## Problem to solve
Reproduce exactly the lines below from the one containing "(359, 171) = (565, 392): pink rocket -> none" through the one containing "(567, 254) = (342, 475): purple", including both, and nothing else.

Data under study START

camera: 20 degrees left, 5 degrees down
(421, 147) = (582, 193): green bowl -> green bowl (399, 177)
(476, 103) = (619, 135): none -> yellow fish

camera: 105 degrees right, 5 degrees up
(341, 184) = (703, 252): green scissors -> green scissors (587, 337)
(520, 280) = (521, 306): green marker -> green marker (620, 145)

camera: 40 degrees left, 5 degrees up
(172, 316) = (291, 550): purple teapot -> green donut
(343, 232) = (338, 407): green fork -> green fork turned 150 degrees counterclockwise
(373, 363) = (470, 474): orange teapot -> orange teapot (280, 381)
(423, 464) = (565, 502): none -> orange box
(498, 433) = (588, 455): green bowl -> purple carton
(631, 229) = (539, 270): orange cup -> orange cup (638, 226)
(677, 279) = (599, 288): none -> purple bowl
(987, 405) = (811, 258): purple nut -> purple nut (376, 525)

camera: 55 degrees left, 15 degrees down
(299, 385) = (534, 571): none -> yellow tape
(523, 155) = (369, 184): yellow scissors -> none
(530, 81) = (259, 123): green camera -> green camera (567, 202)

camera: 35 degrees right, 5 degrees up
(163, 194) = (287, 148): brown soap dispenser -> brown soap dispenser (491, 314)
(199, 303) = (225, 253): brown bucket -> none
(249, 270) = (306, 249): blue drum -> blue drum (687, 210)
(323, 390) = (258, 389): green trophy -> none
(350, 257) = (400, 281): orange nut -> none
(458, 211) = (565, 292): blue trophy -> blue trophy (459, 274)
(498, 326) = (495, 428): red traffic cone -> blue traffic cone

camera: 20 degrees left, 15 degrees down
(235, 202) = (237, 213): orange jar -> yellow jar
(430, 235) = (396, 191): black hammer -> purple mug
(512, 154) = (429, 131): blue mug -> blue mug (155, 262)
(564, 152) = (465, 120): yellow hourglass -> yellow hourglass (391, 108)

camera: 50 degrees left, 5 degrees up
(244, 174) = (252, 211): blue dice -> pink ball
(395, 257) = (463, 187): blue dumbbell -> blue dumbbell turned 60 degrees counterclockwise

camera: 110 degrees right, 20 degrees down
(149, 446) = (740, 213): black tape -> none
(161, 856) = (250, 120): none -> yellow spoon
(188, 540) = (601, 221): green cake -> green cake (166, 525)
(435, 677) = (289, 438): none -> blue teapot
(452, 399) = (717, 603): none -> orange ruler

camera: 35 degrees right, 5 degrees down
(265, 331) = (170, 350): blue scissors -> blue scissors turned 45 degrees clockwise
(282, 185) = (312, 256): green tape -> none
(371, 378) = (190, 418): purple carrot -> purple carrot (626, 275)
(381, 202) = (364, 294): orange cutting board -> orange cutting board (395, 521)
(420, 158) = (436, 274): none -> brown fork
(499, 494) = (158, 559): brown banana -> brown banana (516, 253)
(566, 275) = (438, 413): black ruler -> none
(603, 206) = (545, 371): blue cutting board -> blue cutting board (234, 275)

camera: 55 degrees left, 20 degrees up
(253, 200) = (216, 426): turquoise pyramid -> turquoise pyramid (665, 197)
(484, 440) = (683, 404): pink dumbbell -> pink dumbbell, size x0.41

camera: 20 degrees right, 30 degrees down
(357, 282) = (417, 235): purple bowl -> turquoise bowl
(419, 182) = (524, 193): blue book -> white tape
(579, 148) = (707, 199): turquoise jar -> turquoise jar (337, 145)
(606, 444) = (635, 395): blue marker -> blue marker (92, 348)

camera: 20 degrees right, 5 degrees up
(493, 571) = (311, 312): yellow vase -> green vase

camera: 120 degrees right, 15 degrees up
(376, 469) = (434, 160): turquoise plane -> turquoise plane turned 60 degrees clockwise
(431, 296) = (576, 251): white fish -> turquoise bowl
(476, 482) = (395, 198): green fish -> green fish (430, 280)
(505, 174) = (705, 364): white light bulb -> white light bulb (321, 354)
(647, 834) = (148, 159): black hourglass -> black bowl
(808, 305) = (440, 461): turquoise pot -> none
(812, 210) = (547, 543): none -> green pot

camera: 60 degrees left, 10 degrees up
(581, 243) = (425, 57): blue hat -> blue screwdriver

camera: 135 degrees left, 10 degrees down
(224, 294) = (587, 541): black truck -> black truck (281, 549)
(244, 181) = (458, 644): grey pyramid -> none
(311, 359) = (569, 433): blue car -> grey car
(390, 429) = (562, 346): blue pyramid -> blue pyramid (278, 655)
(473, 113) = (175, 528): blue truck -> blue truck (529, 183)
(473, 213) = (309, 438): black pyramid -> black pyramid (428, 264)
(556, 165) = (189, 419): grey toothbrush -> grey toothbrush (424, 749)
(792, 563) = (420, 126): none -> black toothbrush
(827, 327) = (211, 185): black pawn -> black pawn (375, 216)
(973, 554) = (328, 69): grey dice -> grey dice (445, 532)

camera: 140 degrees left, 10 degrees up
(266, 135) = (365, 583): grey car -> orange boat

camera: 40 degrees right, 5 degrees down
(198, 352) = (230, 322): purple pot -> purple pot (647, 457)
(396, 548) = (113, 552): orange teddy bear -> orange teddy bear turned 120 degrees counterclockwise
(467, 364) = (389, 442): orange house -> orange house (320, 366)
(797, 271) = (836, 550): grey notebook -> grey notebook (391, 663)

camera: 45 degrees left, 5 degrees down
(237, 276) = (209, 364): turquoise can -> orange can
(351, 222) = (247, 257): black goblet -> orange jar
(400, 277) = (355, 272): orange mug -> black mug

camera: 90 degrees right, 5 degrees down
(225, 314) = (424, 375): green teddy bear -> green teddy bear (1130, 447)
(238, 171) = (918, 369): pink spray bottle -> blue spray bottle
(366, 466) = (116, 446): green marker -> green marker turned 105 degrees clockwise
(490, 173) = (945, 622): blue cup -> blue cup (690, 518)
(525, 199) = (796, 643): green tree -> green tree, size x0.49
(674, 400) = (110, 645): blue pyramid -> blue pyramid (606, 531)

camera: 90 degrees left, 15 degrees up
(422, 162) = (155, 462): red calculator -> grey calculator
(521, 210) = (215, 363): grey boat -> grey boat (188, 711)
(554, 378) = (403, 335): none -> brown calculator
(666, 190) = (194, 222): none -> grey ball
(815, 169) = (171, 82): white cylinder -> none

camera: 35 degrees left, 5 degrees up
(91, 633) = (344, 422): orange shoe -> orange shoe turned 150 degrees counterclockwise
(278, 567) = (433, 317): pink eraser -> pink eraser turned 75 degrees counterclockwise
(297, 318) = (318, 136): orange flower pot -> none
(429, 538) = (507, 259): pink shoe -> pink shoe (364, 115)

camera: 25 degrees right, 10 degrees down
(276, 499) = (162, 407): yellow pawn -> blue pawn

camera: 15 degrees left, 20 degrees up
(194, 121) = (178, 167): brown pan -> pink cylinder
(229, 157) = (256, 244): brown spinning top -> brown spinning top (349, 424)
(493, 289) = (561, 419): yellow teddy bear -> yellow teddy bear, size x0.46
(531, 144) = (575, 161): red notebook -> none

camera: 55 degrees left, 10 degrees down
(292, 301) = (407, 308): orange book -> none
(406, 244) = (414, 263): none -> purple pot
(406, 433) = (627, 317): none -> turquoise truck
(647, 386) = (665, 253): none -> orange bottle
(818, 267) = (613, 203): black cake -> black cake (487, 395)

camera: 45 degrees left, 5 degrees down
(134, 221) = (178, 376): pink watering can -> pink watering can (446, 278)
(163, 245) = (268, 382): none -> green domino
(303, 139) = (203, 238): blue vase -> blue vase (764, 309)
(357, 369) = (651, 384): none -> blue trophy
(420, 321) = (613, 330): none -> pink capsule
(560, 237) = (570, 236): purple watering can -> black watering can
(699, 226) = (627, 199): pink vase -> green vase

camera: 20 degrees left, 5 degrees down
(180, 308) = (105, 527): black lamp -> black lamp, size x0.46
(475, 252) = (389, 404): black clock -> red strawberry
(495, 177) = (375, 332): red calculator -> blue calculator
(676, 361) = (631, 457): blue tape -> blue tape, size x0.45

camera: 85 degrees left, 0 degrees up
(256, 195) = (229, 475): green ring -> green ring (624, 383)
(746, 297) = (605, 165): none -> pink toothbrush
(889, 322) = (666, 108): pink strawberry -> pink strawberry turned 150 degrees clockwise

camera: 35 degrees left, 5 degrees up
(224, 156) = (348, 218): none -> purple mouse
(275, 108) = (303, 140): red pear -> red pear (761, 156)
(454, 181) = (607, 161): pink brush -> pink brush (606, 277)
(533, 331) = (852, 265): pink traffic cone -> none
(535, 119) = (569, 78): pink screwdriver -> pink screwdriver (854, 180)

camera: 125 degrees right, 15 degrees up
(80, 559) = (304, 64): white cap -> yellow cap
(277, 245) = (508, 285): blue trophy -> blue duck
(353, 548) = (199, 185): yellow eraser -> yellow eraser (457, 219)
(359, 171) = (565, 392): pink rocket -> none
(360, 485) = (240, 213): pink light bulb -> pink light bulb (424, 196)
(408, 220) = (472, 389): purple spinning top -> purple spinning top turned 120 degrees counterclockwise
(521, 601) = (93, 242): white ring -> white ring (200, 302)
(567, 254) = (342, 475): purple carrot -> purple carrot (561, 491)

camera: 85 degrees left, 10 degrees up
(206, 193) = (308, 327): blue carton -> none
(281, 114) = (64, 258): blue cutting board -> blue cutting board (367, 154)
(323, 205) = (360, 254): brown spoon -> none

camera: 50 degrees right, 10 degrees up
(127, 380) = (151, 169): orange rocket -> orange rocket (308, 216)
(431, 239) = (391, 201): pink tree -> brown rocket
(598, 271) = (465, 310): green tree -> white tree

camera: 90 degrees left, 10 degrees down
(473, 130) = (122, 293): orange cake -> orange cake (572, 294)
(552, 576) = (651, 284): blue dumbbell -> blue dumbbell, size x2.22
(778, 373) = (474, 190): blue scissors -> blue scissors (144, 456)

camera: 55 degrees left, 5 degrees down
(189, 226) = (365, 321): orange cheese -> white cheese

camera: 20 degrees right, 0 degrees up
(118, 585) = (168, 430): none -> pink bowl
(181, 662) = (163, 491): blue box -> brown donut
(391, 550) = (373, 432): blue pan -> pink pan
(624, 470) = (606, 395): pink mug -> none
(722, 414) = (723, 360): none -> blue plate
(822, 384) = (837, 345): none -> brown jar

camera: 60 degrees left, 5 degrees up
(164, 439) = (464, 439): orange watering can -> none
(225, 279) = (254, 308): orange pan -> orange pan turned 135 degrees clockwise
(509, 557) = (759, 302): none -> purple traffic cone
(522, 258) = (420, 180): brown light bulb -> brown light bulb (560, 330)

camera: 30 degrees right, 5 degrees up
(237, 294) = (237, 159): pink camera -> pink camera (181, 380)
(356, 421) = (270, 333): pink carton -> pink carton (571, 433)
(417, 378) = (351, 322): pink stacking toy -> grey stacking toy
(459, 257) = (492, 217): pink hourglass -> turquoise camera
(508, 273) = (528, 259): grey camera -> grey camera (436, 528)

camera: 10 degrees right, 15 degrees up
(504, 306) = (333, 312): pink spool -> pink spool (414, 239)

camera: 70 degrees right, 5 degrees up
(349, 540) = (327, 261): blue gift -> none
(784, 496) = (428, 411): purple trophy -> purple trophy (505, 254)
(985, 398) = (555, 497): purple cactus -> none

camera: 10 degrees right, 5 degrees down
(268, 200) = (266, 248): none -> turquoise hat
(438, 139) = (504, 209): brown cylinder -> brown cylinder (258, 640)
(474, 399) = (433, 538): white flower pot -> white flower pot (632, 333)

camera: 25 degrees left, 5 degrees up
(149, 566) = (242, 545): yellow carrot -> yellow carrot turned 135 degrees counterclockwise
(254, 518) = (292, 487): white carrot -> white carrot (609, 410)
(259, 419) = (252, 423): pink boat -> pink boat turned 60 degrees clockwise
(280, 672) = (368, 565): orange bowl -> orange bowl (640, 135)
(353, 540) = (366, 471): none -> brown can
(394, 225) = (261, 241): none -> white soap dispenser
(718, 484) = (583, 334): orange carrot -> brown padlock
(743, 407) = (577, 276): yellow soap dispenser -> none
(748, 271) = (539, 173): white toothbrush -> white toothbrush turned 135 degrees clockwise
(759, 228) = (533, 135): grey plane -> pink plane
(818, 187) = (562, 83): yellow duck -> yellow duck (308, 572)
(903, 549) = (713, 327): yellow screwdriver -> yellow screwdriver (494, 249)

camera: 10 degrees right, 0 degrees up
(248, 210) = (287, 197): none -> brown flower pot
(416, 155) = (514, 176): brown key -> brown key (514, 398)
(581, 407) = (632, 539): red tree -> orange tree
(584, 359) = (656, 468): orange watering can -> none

Data under study END

## Response area
(359, 171) = (565, 392): pink rocket -> none
(360, 485) = (240, 213): pink light bulb -> pink light bulb (424, 196)
(408, 220) = (472, 389): purple spinning top -> purple spinning top turned 120 degrees counterclockwise
(521, 601) = (93, 242): white ring -> white ring (200, 302)
(567, 254) = (342, 475): purple carrot -> purple carrot (561, 491)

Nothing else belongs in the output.